■ Object correspondence data
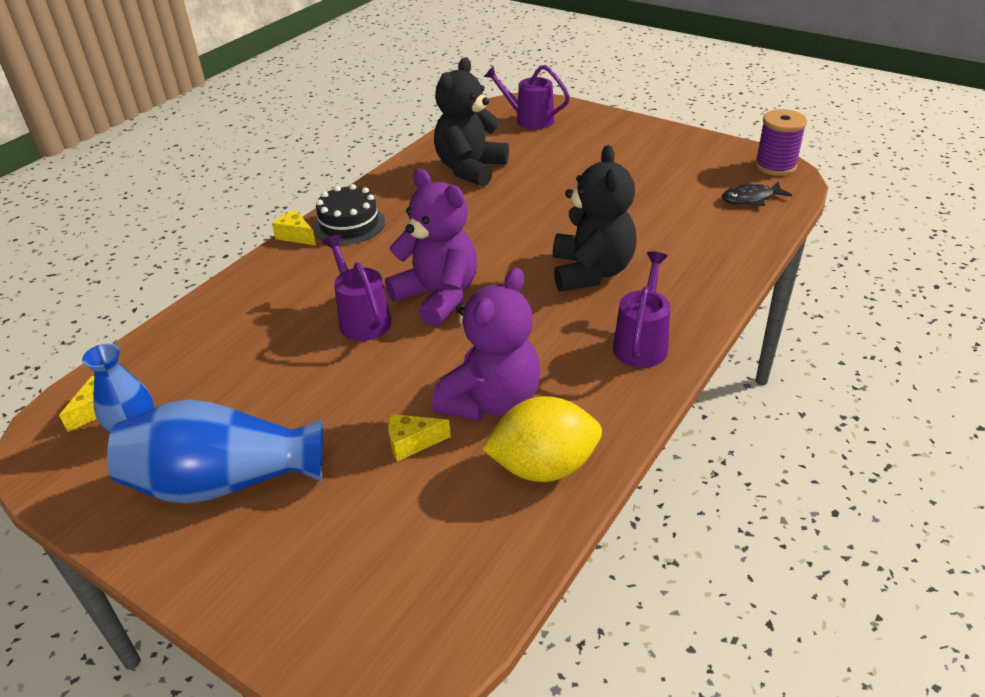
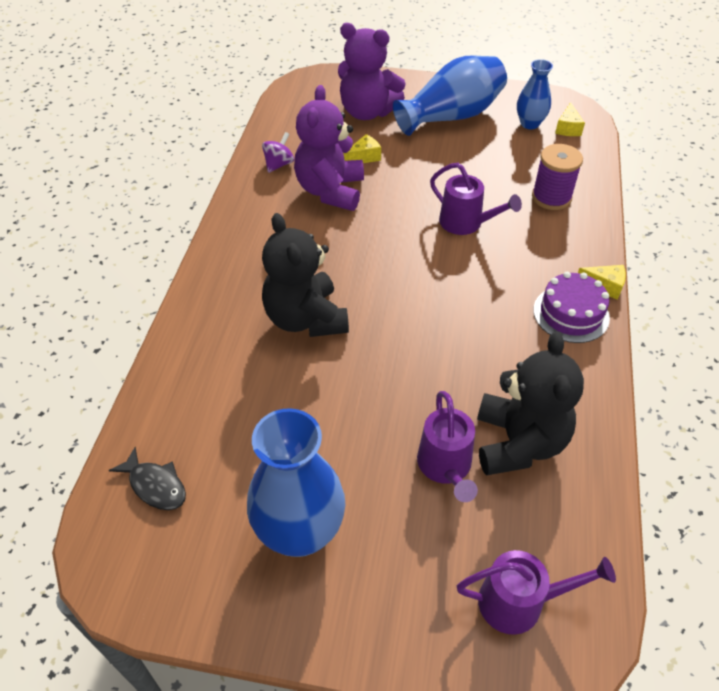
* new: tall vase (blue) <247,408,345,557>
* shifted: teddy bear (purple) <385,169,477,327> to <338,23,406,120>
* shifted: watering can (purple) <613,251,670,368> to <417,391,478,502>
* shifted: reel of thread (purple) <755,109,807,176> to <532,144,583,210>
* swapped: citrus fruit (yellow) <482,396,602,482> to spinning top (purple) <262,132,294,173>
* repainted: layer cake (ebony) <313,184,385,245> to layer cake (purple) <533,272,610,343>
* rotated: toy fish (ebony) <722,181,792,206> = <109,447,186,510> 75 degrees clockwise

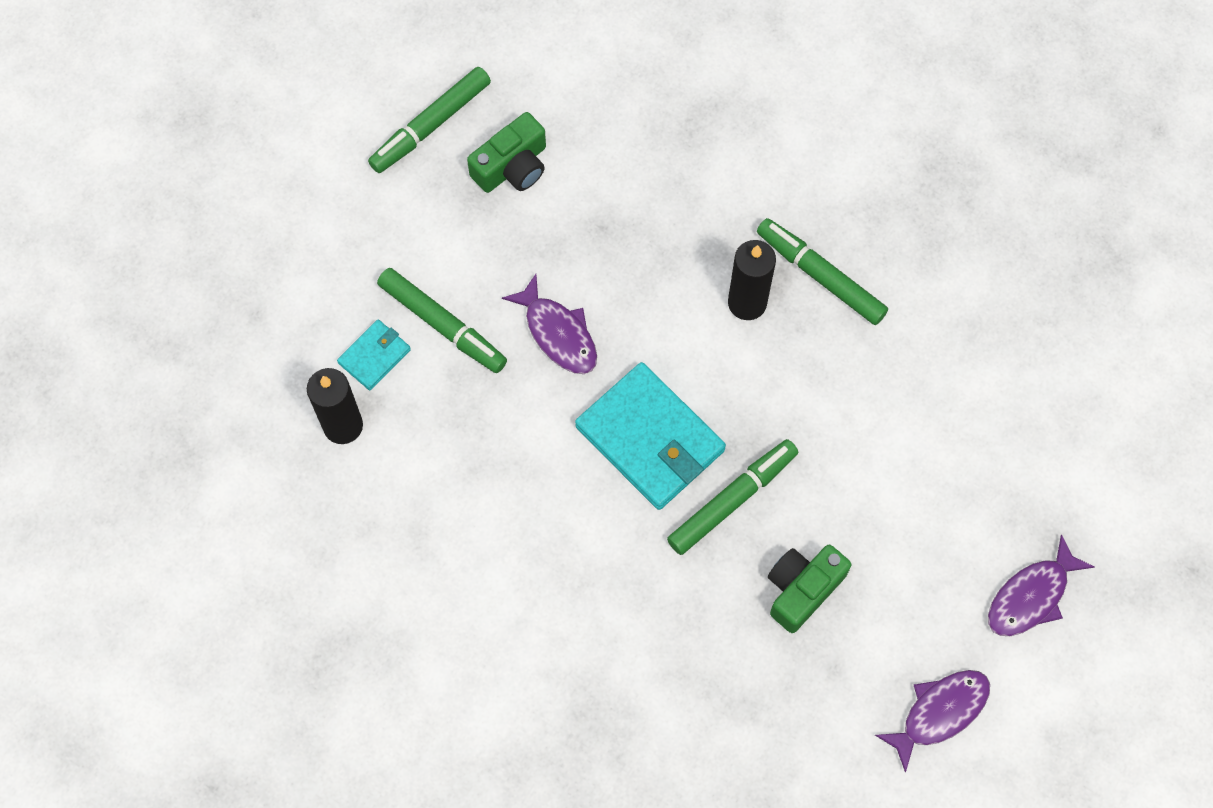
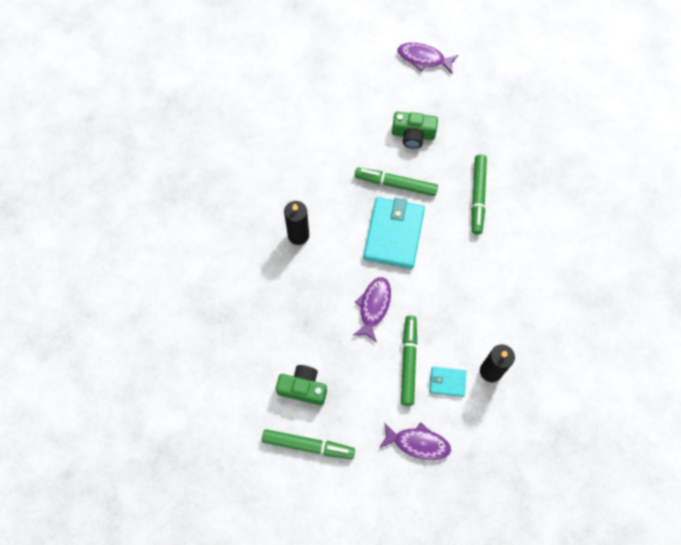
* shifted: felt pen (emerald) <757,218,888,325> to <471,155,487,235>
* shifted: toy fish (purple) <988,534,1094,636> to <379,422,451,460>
==
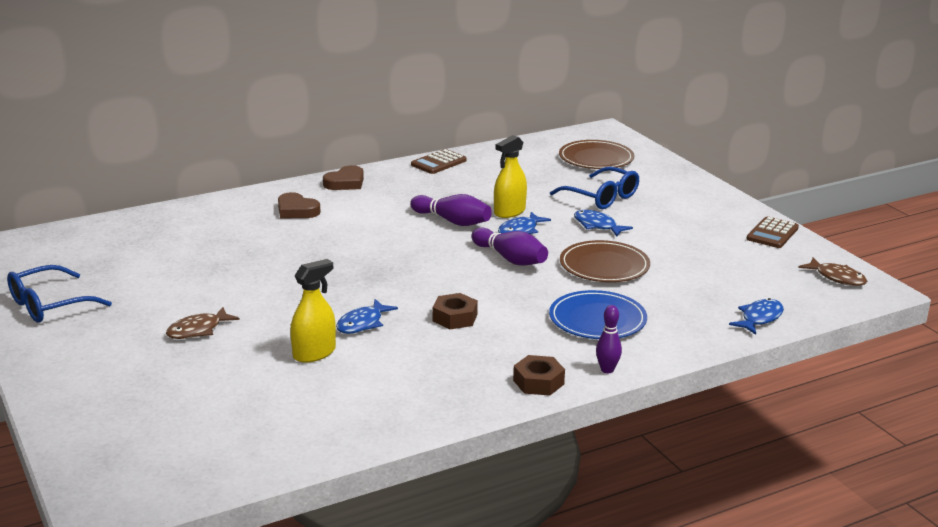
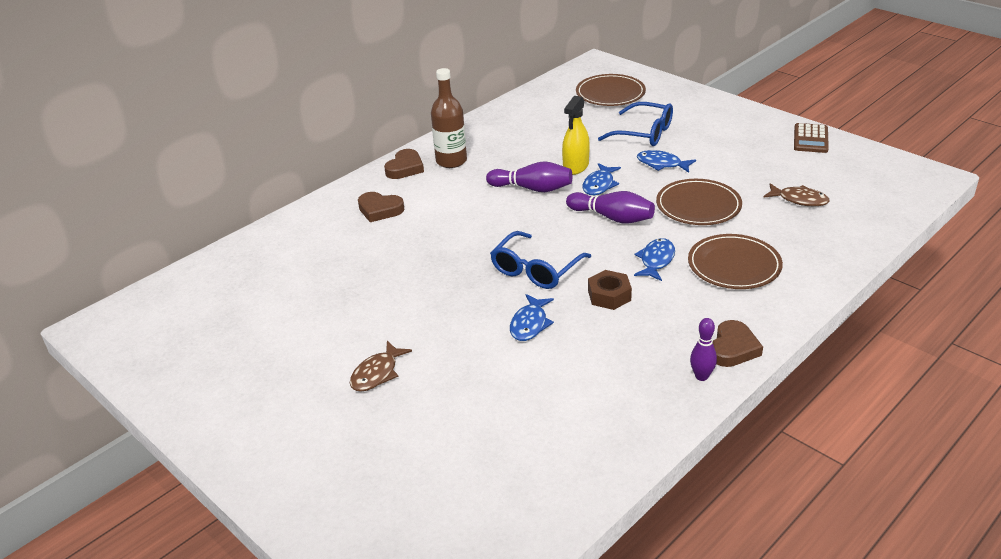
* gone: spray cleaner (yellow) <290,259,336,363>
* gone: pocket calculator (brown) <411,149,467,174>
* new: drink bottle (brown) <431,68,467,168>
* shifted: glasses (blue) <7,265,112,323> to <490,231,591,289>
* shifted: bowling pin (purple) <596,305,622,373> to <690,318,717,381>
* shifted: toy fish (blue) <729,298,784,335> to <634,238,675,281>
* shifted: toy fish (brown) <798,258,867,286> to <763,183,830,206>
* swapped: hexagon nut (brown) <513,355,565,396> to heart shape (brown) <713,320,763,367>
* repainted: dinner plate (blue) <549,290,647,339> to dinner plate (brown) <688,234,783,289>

■ Task to complete
In the entries above, find the line holding "<755,109,807,176> to <532,144,583,210>" and the line holding "cake (purple) <533,272,610,343>"; print both of them and every line between, exactly, and nothing else.

■ Expected answer
* shifted: reel of thread (purple) <755,109,807,176> to <532,144,583,210>
* swapped: citrus fruit (yellow) <482,396,602,482> to spinning top (purple) <262,132,294,173>
* repainted: layer cake (ebony) <313,184,385,245> to layer cake (purple) <533,272,610,343>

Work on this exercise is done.